TASK GOAL » Write out the listing verbatim. No pictures belong in it.

STORED DATA »
────────────────────────────────────────

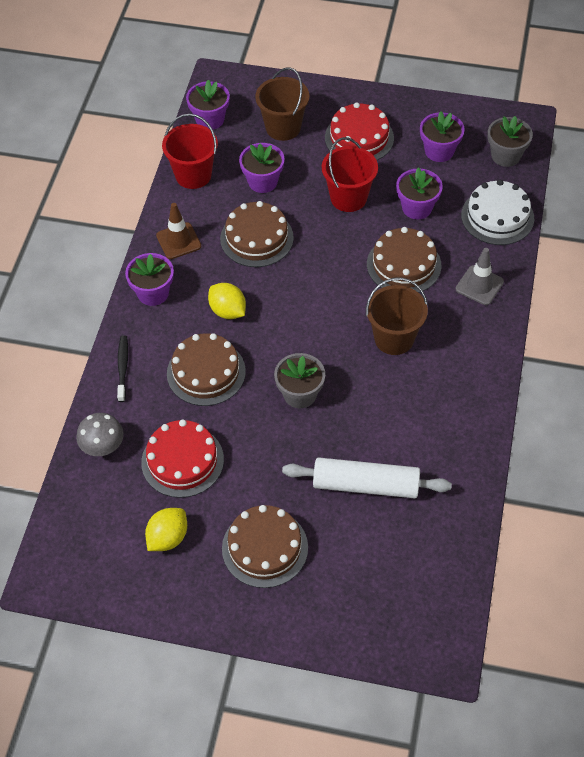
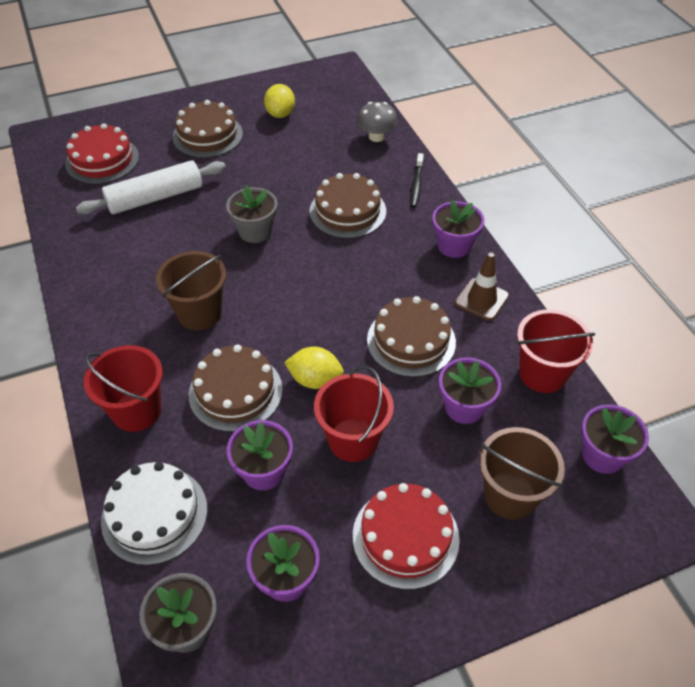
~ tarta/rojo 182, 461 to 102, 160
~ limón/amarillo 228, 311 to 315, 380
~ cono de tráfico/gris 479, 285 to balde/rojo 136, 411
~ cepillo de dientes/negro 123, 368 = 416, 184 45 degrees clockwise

────────────────────────────────────────

YOUR SOLUTION »
~ tarta/rojo 182, 461 to 102, 160
~ limón/amarillo 228, 311 to 315, 380
~ cono de tráfico/gris 479, 285 to balde/rojo 136, 411
~ cepillo de dientes/negro 123, 368 = 416, 184 45 degrees clockwise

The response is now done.